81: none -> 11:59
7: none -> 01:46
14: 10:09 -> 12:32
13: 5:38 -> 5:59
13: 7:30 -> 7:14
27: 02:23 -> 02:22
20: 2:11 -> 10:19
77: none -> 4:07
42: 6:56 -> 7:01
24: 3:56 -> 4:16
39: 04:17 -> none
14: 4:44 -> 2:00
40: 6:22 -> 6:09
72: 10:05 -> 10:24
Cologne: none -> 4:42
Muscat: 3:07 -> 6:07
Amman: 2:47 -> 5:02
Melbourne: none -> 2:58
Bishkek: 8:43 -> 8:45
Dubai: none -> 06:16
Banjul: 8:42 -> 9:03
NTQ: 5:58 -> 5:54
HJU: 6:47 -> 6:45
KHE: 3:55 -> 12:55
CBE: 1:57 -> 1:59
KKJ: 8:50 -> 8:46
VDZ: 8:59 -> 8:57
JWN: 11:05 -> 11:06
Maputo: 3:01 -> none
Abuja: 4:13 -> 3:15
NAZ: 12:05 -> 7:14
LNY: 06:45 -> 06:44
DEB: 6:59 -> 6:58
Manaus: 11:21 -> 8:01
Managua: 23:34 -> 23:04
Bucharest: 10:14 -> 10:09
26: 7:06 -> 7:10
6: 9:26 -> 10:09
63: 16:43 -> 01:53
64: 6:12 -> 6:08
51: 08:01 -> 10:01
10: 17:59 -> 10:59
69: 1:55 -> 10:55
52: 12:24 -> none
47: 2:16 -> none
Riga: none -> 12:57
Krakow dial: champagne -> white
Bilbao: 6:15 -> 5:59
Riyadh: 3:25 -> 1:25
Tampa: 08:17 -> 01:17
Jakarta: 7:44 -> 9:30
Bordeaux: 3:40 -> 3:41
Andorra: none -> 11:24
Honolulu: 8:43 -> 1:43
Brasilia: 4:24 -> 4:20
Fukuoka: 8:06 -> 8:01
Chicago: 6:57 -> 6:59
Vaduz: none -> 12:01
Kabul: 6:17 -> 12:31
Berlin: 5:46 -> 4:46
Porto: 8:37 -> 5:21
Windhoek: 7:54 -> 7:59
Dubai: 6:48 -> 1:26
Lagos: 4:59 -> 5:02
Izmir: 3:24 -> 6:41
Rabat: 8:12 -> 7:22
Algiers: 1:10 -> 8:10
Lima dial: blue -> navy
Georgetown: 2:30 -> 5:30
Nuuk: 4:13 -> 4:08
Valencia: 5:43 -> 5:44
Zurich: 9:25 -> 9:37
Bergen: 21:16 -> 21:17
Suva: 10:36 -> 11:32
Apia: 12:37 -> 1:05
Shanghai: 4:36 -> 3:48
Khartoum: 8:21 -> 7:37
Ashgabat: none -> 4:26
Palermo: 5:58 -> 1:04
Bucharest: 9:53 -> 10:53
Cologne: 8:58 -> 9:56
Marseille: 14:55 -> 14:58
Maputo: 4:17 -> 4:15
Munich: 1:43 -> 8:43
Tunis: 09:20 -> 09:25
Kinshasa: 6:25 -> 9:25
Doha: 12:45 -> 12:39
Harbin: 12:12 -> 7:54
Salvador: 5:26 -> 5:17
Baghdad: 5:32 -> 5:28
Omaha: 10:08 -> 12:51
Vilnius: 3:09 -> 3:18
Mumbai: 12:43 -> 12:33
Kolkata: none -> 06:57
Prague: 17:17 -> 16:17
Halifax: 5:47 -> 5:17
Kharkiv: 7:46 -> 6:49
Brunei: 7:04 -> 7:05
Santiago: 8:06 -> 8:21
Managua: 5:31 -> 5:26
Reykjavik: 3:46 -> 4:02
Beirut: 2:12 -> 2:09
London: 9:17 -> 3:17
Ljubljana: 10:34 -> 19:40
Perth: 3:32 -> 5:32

######

* [WHAT THE EXERCISE ASKS]
Copy out word for word the stretch of lines above, from the very first line through the line containing "Dubai: none -> 06:16".

* [IN RESPONSE]
81: none -> 11:59
7: none -> 01:46
14: 10:09 -> 12:32
13: 5:38 -> 5:59
13: 7:30 -> 7:14
27: 02:23 -> 02:22
20: 2:11 -> 10:19
77: none -> 4:07
42: 6:56 -> 7:01
24: 3:56 -> 4:16
39: 04:17 -> none
14: 4:44 -> 2:00
40: 6:22 -> 6:09
72: 10:05 -> 10:24
Cologne: none -> 4:42
Muscat: 3:07 -> 6:07
Amman: 2:47 -> 5:02
Melbourne: none -> 2:58
Bishkek: 8:43 -> 8:45
Dubai: none -> 06:16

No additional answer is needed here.